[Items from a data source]

Segment Open

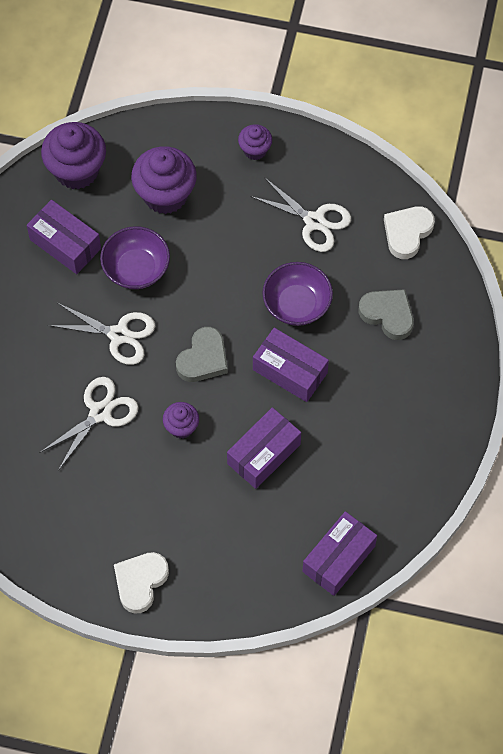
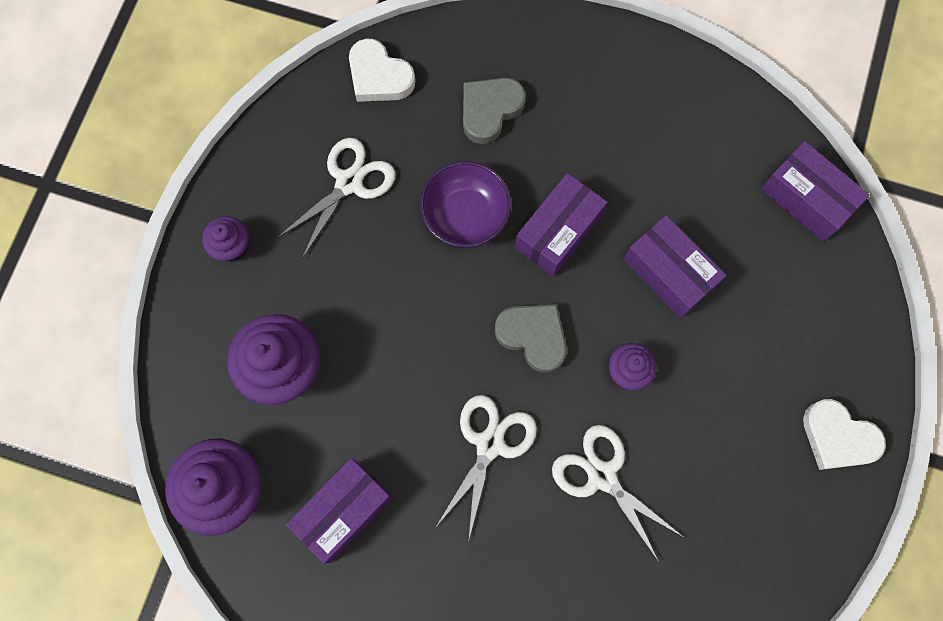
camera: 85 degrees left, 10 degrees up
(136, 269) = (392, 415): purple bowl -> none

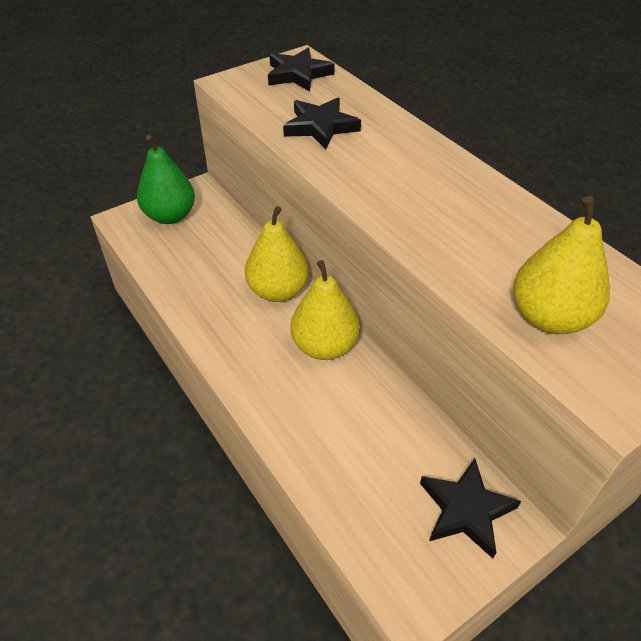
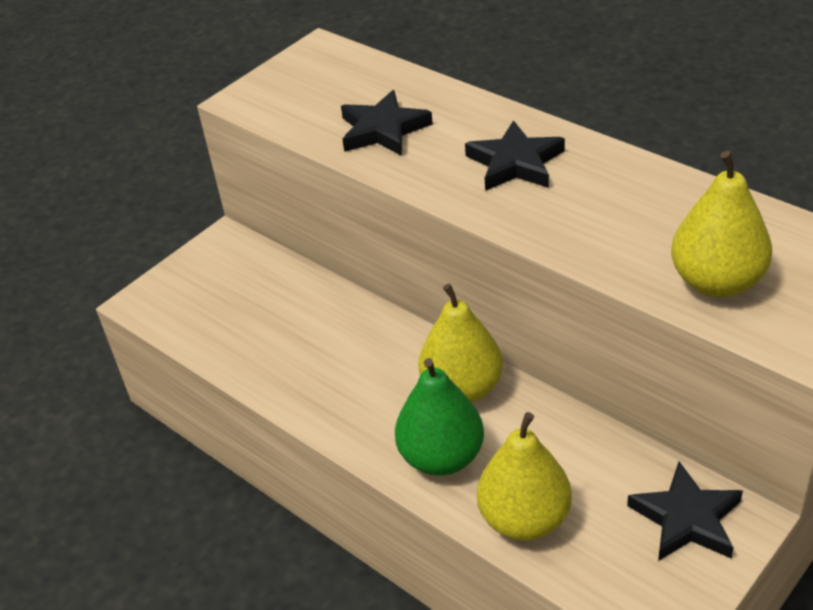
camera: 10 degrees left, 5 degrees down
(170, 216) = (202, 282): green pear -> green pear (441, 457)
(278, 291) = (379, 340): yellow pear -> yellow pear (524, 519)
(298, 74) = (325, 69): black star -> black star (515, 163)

Segment Closed

Instructions for the task:
Working down from the line that contains "(278, 291) = (379, 340): yellow", retype each line exactly through the last line of the data, and give nothing else.

Result of this exercise:
(278, 291) = (379, 340): yellow pear -> yellow pear (524, 519)
(298, 74) = (325, 69): black star -> black star (515, 163)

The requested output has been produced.